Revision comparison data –

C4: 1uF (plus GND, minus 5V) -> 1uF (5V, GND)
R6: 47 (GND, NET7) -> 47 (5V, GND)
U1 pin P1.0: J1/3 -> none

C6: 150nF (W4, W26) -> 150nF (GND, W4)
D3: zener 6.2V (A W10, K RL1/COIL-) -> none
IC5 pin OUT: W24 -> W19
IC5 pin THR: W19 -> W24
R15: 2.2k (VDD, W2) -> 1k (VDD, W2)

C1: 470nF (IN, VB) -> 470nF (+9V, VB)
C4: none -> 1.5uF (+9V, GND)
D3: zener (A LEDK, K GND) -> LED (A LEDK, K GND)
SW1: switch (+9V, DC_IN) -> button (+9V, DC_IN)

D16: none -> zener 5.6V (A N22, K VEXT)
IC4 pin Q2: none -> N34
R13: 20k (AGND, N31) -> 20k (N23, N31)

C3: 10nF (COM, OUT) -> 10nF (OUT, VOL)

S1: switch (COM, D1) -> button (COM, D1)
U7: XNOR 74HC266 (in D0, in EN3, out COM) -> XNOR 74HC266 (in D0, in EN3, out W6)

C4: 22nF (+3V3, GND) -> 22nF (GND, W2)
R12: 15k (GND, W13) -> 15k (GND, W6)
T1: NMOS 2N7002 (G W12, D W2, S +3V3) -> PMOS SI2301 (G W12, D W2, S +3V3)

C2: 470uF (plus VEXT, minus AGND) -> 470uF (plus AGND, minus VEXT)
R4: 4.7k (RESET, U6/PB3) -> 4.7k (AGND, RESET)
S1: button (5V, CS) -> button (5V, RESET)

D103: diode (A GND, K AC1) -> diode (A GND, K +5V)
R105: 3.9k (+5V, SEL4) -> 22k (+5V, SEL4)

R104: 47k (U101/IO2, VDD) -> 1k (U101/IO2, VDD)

Your objective –
Please restate only the opening stretch of the records above: every line from the first through the one containing "C3: 10nF (COM, OUT) -> 10nF (OUT, VOL)", exactly as written.

Response –
C4: 1uF (plus GND, minus 5V) -> 1uF (5V, GND)
R6: 47 (GND, NET7) -> 47 (5V, GND)
U1 pin P1.0: J1/3 -> none

C6: 150nF (W4, W26) -> 150nF (GND, W4)
D3: zener 6.2V (A W10, K RL1/COIL-) -> none
IC5 pin OUT: W24 -> W19
IC5 pin THR: W19 -> W24
R15: 2.2k (VDD, W2) -> 1k (VDD, W2)

C1: 470nF (IN, VB) -> 470nF (+9V, VB)
C4: none -> 1.5uF (+9V, GND)
D3: zener (A LEDK, K GND) -> LED (A LEDK, K GND)
SW1: switch (+9V, DC_IN) -> button (+9V, DC_IN)

D16: none -> zener 5.6V (A N22, K VEXT)
IC4 pin Q2: none -> N34
R13: 20k (AGND, N31) -> 20k (N23, N31)

C3: 10nF (COM, OUT) -> 10nF (OUT, VOL)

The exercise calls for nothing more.